The task = Give the lines again exactly as they appear below, from the line with "purple slope K1:L2" to the line with "blue brick F3:G4 level 1 -> none", both included, and only those lines. Leave every picture out.

[Entries taken from a collection]
╭──
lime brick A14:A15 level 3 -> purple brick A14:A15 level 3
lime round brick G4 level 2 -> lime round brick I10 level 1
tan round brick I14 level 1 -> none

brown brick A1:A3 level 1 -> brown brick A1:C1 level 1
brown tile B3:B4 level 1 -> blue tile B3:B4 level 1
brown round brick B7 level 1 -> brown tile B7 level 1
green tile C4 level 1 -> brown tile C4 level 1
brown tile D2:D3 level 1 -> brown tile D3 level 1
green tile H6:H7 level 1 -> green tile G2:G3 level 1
╰──
╭──
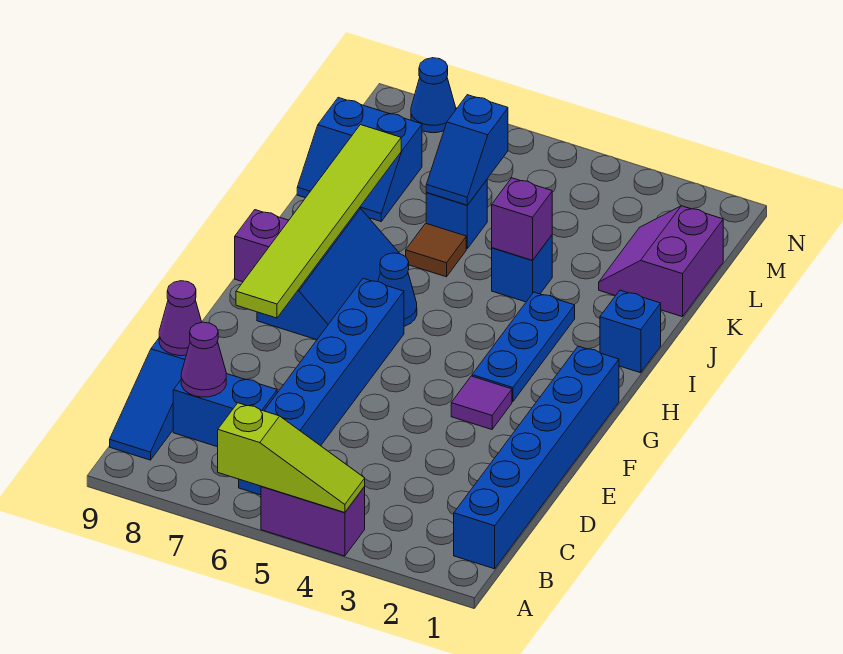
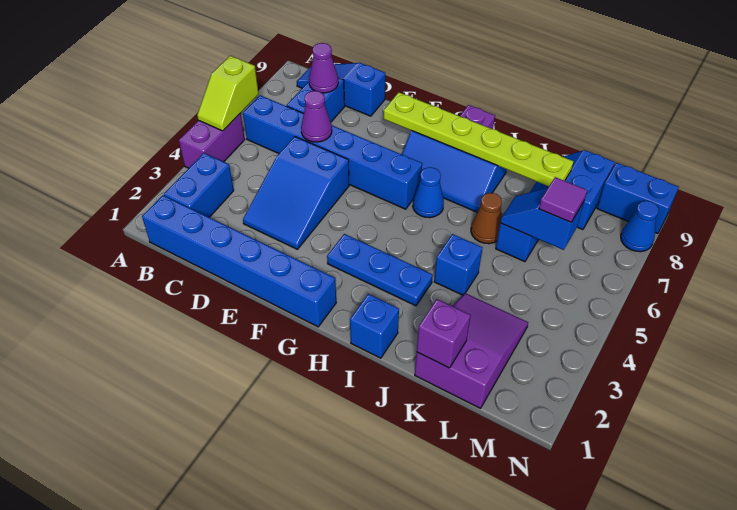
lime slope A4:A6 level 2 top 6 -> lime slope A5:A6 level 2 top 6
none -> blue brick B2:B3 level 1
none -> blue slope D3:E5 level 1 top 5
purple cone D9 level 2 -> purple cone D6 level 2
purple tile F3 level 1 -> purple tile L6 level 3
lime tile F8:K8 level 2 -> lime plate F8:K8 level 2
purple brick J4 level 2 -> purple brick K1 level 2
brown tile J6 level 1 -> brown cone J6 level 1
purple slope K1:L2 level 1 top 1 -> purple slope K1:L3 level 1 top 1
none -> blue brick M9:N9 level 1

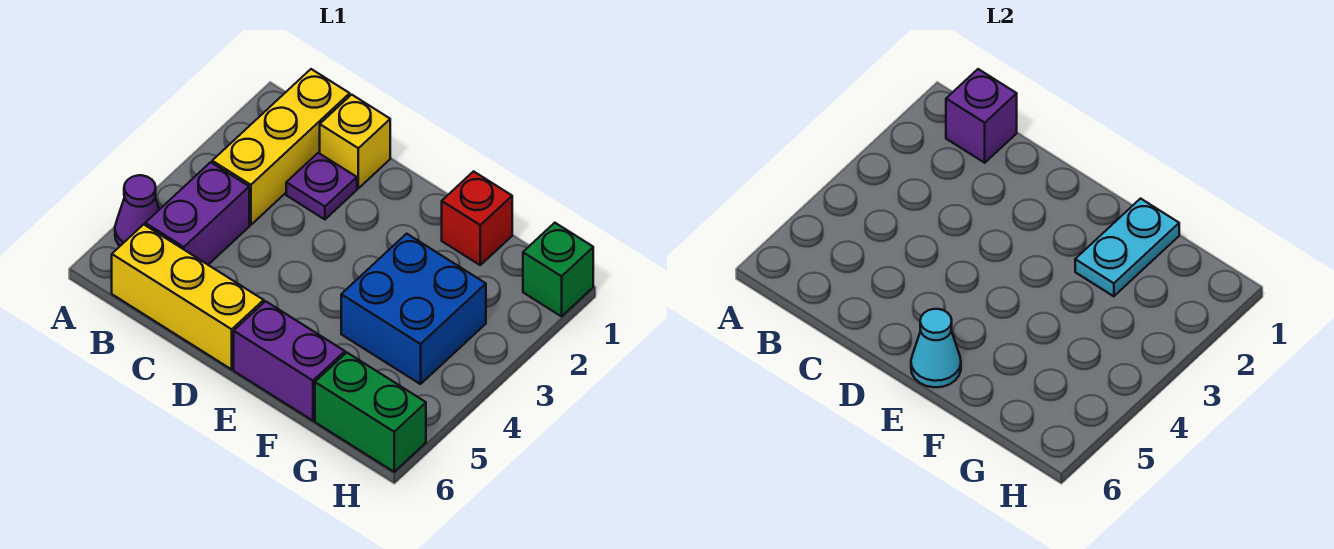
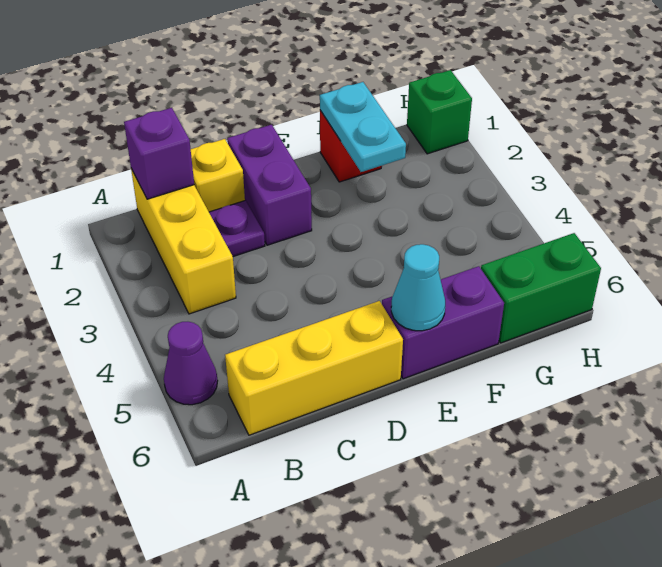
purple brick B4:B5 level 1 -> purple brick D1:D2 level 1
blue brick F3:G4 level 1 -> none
╰──
Solution to this exercise =
purple slope K1:L2 level 1 top 1 -> purple slope K1:L3 level 1 top 1
none -> blue brick M9:N9 level 1

purple brick B4:B5 level 1 -> purple brick D1:D2 level 1
blue brick F3:G4 level 1 -> none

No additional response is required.